THE REQUEST: Report how many lines of the rows below contain the string "Kyiv", treating uppercase and lowercase letters as distinct. Give only the number.

--- START OF RAW RECORDS ---

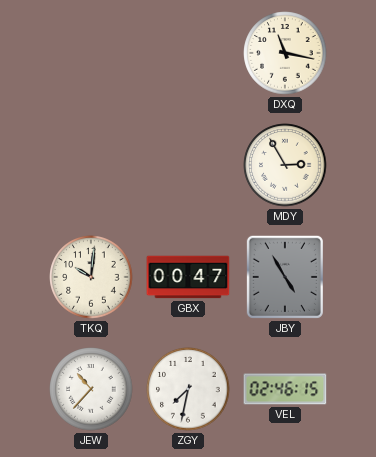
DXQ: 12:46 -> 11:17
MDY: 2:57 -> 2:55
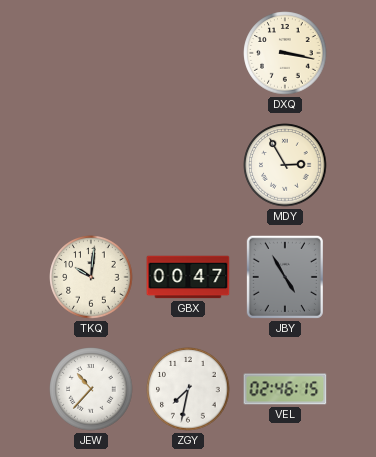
DXQ: 11:17 -> 3:17
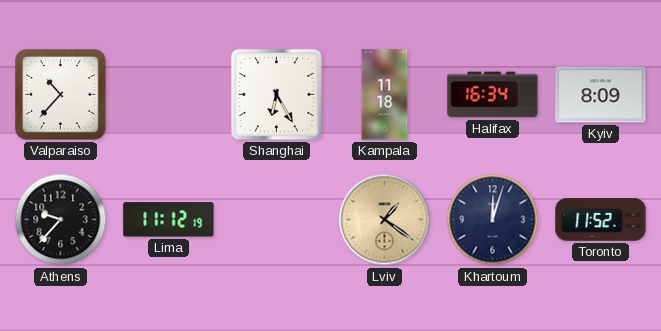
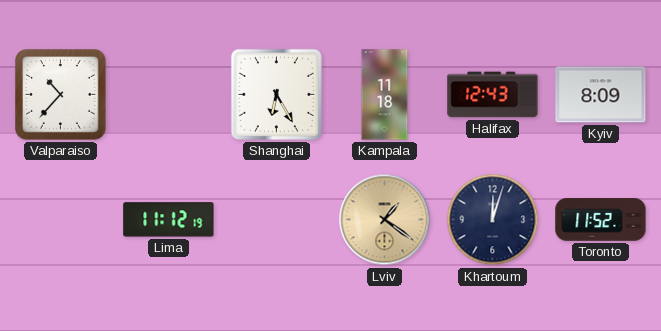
Halifax: 16:34 -> 12:43
Athens: 9:37 -> none
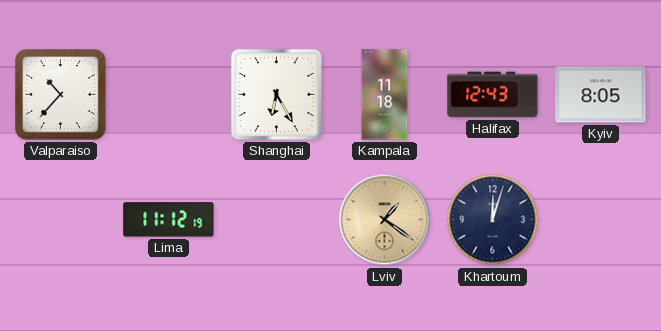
Kyiv: 8:09 -> 8:05
Toronto: 11:52 -> none
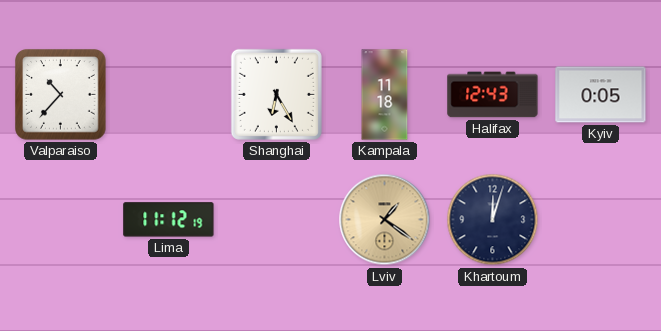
Kyiv: 8:05 -> 0:05
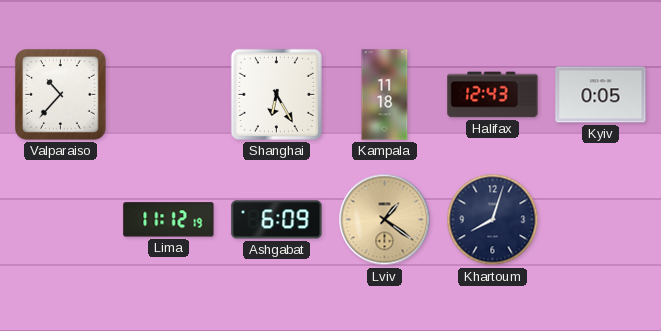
Ashgabat: none -> 6:09
Khartoum: 12:03 -> 8:03
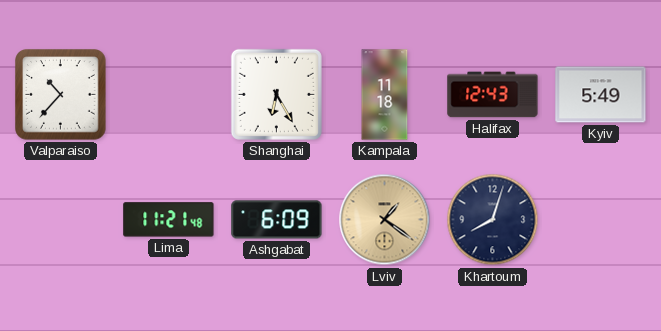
Kyiv: 0:05 -> 5:49
Lima: 11:12 -> 11:21
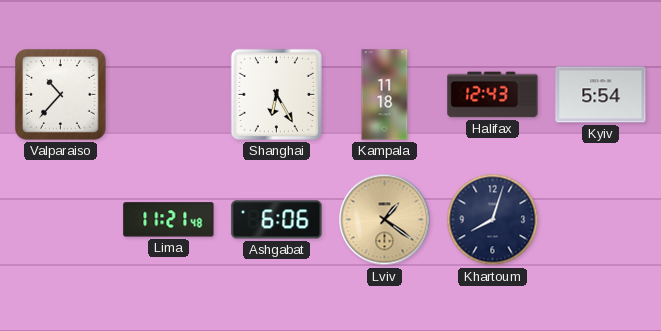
Kyiv: 5:49 -> 5:54
Ashgabat: 6:09 -> 6:06
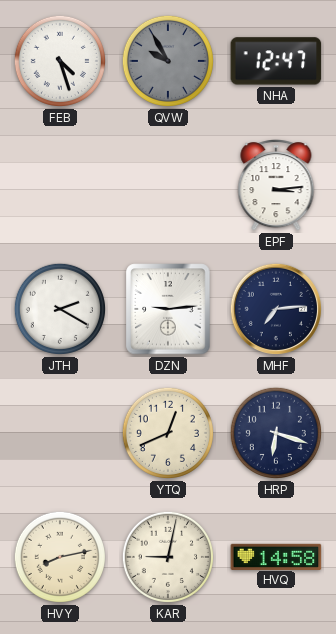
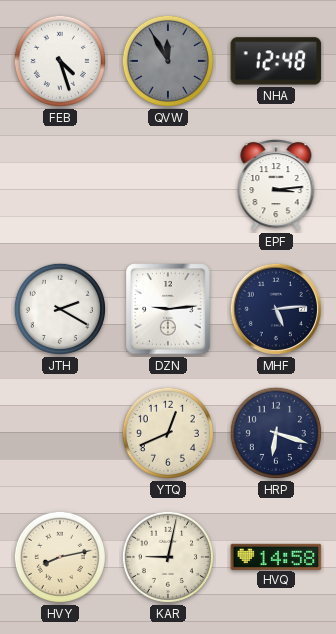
QVW: 9:55 -> 11:55
NHA: 12:47 -> 12:48
MHF: 7:14 -> 5:14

--- END OF RAW RECORDS ---

RESULT FOR THIS EXERCISE: 4